**Provided data:**

BEGIN

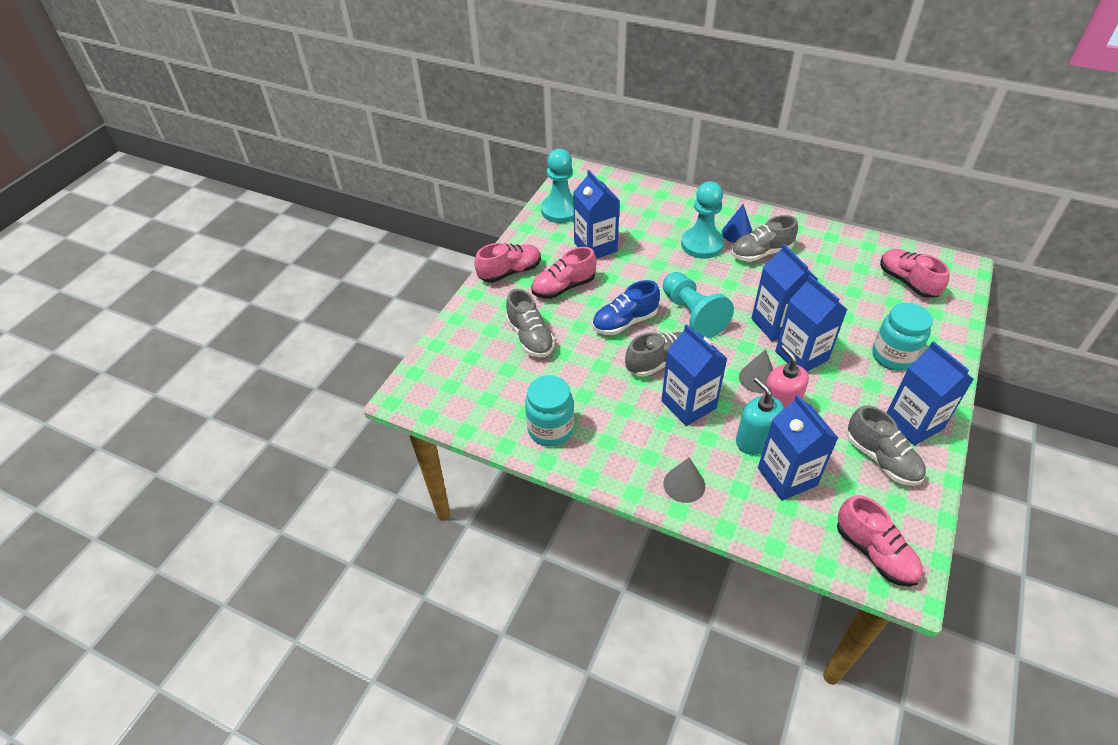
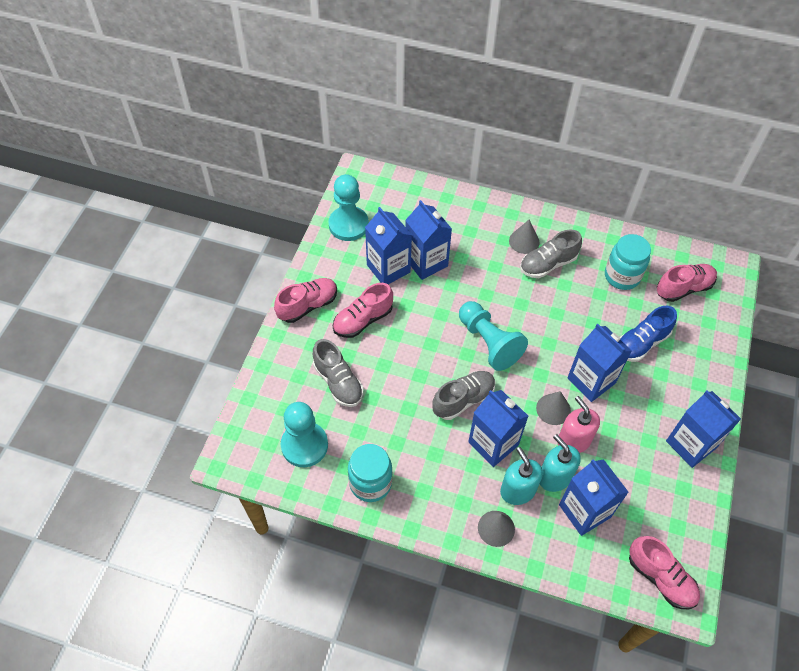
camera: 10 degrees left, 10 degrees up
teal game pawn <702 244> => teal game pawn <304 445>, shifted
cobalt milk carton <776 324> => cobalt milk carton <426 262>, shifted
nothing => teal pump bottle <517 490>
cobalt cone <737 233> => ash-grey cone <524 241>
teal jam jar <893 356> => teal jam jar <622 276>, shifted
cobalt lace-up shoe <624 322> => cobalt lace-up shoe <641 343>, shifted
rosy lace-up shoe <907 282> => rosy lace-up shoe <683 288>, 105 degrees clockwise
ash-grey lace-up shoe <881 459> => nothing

END
BEGIN

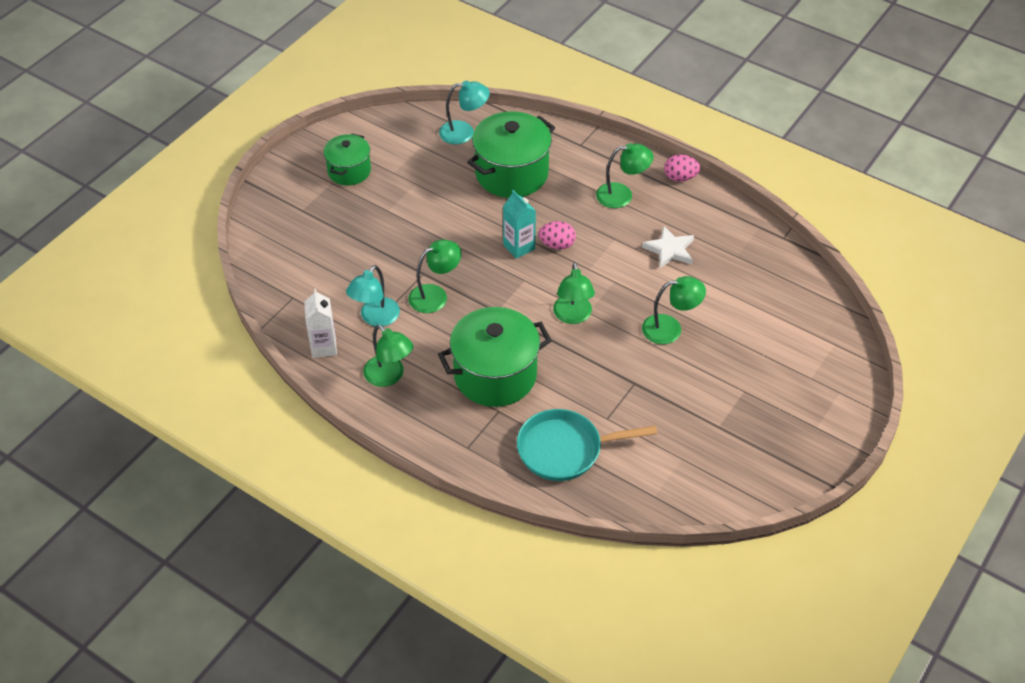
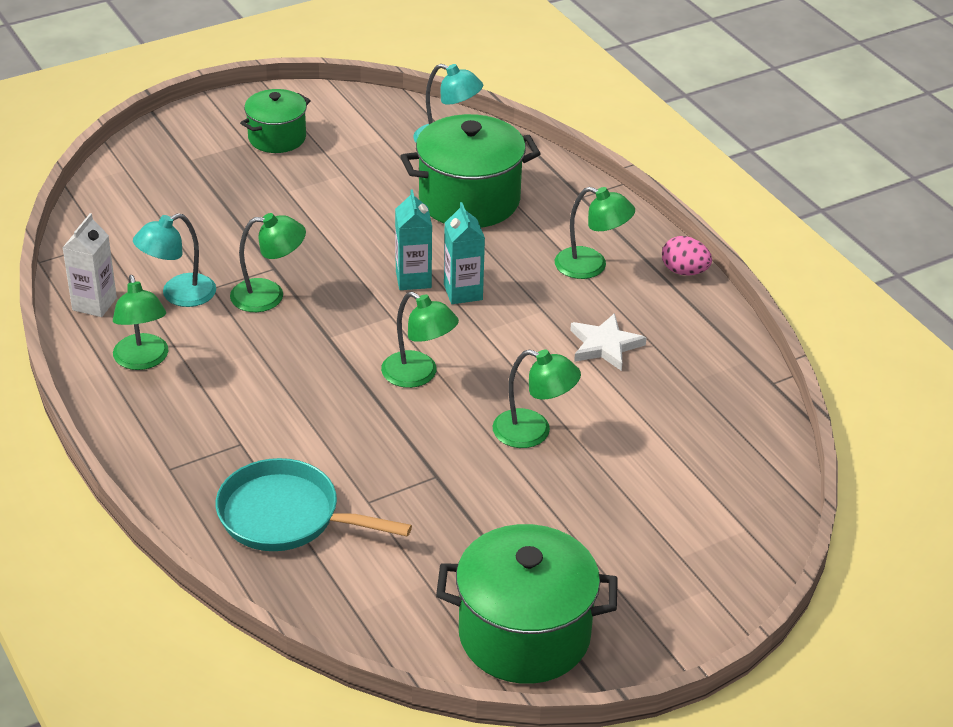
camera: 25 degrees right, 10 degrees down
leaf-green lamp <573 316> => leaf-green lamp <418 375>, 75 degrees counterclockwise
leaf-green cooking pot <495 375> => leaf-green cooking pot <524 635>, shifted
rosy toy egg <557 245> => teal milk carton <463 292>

END

Reproduce the lines above, beginning at the line with "camera: 10 degrees left, 10 degrees up" and stopping after the line with "teal jam jar <893", exactly as they are.

**Written answer:**
camera: 10 degrees left, 10 degrees up
teal game pawn <702 244> => teal game pawn <304 445>, shifted
cobalt milk carton <776 324> => cobalt milk carton <426 262>, shifted
nothing => teal pump bottle <517 490>
cobalt cone <737 233> => ash-grey cone <524 241>
teal jam jar <893 356> => teal jam jar <622 276>, shifted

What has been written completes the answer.